**DIRECTIONS:**
Below are the records. Retype exactly the lines between the lines holding "(684, 754) = (570, 648): red" and "(449, 99) = (412, 58): green", inclusive.

(Coordinate-based object records)
+---+

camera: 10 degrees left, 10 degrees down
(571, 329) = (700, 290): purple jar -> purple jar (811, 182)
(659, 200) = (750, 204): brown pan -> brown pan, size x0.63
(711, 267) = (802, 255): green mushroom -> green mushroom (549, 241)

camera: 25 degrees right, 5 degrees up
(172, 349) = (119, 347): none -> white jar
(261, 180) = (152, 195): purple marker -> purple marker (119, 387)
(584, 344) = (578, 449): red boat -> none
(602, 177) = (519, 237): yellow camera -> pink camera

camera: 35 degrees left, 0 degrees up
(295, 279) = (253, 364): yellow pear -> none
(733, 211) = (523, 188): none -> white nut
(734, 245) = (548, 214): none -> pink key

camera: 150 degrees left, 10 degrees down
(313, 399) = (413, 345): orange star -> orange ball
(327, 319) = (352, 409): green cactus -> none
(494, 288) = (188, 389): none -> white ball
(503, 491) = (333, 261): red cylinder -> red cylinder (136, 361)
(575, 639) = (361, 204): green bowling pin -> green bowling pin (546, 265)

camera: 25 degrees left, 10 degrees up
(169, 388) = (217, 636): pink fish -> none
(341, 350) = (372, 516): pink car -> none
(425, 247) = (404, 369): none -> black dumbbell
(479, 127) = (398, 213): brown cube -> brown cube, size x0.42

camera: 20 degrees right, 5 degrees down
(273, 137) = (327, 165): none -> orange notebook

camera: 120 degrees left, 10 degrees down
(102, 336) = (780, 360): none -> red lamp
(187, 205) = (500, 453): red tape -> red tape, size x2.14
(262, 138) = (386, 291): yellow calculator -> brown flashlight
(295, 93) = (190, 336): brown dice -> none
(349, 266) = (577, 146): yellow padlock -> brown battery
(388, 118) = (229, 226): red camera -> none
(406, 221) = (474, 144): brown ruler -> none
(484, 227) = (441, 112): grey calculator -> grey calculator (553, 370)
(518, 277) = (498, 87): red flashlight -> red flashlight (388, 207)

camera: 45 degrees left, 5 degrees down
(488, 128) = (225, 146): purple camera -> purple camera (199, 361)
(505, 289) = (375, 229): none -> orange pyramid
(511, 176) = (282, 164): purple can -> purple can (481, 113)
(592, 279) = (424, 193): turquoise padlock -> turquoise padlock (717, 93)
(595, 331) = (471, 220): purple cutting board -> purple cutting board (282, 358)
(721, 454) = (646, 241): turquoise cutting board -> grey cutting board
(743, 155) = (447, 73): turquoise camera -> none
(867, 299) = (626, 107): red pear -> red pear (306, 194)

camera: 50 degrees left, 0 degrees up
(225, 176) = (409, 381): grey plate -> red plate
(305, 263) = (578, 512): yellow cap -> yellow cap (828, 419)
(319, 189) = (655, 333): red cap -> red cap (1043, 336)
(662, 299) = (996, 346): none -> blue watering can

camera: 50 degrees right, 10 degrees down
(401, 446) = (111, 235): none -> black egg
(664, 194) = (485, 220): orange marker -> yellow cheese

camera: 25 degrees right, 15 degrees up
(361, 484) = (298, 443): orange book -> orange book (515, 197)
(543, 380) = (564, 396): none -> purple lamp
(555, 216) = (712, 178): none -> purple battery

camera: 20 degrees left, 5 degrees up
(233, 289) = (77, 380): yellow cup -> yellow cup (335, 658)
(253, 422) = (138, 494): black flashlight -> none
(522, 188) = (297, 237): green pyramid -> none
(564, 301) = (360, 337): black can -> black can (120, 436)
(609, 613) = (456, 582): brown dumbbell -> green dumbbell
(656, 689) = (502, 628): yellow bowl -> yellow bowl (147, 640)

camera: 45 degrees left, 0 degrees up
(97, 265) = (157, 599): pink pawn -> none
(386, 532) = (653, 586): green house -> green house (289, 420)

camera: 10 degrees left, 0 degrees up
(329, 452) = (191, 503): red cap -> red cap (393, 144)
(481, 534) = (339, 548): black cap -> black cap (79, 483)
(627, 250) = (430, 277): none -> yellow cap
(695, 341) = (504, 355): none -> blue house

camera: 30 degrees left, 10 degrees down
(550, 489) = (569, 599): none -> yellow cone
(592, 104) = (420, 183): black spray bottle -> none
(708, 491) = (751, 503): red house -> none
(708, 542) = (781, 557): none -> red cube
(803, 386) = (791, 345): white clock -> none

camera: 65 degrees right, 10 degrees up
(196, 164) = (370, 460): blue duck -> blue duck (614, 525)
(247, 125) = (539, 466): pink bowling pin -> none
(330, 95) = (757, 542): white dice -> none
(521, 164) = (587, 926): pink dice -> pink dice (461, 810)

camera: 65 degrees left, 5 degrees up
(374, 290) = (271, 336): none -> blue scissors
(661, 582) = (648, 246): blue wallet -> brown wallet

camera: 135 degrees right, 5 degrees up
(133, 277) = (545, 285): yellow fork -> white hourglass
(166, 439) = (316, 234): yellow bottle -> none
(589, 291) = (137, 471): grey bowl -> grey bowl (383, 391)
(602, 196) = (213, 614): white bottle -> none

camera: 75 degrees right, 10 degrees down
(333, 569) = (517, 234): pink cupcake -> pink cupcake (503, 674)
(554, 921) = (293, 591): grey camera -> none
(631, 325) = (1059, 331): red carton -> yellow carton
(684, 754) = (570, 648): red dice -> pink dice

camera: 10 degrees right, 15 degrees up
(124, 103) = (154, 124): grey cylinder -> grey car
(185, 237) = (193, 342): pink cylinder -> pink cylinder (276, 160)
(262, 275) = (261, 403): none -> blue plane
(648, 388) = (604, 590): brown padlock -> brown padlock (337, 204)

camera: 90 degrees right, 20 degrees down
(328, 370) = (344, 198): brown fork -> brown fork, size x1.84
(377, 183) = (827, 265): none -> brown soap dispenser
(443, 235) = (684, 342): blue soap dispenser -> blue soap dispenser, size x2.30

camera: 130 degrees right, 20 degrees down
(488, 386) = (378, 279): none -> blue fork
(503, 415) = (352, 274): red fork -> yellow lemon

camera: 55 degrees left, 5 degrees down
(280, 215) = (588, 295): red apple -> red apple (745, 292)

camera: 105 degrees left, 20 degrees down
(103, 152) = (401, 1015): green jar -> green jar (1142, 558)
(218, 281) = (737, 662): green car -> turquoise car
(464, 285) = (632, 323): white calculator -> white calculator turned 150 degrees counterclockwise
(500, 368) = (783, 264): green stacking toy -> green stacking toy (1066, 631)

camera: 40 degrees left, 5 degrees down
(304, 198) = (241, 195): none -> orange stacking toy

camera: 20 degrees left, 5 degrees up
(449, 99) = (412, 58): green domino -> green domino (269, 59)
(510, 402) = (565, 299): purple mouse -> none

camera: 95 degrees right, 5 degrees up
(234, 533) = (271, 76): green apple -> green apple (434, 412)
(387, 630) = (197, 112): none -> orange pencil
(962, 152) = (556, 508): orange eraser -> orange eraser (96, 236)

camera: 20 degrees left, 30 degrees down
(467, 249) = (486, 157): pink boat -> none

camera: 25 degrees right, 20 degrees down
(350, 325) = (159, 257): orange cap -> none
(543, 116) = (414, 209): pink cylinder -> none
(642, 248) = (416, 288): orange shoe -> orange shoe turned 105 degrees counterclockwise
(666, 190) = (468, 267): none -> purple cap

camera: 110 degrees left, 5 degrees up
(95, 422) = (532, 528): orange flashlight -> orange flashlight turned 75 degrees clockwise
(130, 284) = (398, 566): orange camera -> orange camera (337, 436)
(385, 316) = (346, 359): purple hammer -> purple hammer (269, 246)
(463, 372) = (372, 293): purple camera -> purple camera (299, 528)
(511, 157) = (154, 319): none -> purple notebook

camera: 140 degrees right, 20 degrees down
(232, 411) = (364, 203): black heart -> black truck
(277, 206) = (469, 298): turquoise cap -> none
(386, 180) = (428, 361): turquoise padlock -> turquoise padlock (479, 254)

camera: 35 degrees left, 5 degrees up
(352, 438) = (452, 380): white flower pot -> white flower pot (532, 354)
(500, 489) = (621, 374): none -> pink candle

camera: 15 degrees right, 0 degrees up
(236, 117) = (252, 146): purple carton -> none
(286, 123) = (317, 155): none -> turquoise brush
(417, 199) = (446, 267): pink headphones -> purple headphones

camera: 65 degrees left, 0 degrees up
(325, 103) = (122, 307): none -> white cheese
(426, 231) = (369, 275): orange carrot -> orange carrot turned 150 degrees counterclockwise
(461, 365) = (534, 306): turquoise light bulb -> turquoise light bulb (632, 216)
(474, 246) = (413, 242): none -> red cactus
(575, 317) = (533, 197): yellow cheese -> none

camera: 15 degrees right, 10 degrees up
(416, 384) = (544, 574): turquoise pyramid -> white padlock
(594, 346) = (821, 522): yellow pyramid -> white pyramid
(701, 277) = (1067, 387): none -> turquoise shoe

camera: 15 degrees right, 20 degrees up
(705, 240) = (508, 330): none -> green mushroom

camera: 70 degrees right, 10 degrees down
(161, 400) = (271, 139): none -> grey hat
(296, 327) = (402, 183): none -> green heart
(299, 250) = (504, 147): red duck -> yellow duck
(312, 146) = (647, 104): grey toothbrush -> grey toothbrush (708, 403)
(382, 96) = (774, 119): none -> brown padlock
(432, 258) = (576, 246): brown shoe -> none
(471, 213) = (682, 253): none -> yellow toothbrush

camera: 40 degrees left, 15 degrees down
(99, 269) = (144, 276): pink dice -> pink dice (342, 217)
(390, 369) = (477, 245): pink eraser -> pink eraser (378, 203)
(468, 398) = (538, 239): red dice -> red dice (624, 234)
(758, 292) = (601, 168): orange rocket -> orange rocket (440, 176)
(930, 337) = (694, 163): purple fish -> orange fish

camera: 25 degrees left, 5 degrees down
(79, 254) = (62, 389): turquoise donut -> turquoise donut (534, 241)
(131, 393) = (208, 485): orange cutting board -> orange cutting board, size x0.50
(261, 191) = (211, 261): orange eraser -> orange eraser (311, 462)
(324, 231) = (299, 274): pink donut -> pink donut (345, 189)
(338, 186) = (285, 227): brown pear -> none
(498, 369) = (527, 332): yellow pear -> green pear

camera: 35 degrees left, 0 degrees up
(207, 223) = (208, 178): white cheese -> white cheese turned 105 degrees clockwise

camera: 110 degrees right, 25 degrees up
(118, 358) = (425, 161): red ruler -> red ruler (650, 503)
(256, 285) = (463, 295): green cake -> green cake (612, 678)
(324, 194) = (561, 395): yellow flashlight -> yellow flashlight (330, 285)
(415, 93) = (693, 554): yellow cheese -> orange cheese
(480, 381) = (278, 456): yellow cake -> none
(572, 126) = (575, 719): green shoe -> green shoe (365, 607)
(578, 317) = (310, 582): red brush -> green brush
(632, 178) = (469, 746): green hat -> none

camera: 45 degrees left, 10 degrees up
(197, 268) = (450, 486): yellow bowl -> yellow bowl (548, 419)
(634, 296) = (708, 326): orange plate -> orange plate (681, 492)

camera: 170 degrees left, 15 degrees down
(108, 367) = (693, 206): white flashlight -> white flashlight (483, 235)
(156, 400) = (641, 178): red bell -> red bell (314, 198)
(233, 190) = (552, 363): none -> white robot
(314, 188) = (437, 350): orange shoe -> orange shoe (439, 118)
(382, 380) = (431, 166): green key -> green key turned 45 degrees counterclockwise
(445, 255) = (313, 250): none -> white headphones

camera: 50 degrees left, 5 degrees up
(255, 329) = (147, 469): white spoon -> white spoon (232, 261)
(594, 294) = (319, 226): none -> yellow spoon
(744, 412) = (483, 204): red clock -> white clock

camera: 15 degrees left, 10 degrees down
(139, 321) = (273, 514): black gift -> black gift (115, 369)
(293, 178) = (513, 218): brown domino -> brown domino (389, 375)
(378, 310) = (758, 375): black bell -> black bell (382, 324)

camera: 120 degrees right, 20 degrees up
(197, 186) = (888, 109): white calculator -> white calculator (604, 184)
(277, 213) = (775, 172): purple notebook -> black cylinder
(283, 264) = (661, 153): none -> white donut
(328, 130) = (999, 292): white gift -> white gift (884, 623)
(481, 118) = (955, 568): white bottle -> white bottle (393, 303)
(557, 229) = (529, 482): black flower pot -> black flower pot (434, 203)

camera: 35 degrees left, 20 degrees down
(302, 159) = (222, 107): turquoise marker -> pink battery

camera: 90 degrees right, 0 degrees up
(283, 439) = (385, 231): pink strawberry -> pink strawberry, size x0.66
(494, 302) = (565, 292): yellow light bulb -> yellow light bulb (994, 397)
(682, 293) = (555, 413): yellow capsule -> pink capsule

+---+

**EXERCISE SOLUTION:**
(684, 754) = (570, 648): red dice -> pink dice

camera: 10 degrees right, 15 degrees up
(124, 103) = (154, 124): grey cylinder -> grey car
(185, 237) = (193, 342): pink cylinder -> pink cylinder (276, 160)
(262, 275) = (261, 403): none -> blue plane
(648, 388) = (604, 590): brown padlock -> brown padlock (337, 204)

camera: 90 degrees right, 20 degrees down
(328, 370) = (344, 198): brown fork -> brown fork, size x1.84
(377, 183) = (827, 265): none -> brown soap dispenser
(443, 235) = (684, 342): blue soap dispenser -> blue soap dispenser, size x2.30

camera: 130 degrees right, 20 degrees down
(488, 386) = (378, 279): none -> blue fork
(503, 415) = (352, 274): red fork -> yellow lemon

camera: 55 degrees left, 5 degrees down
(280, 215) = (588, 295): red apple -> red apple (745, 292)

camera: 105 degrees left, 20 degrees down
(103, 152) = (401, 1015): green jar -> green jar (1142, 558)
(218, 281) = (737, 662): green car -> turquoise car
(464, 285) = (632, 323): white calculator -> white calculator turned 150 degrees counterclockwise
(500, 368) = (783, 264): green stacking toy -> green stacking toy (1066, 631)

camera: 40 degrees left, 5 degrees down
(304, 198) = (241, 195): none -> orange stacking toy

camera: 20 degrees left, 5 degrees up
(449, 99) = (412, 58): green domino -> green domino (269, 59)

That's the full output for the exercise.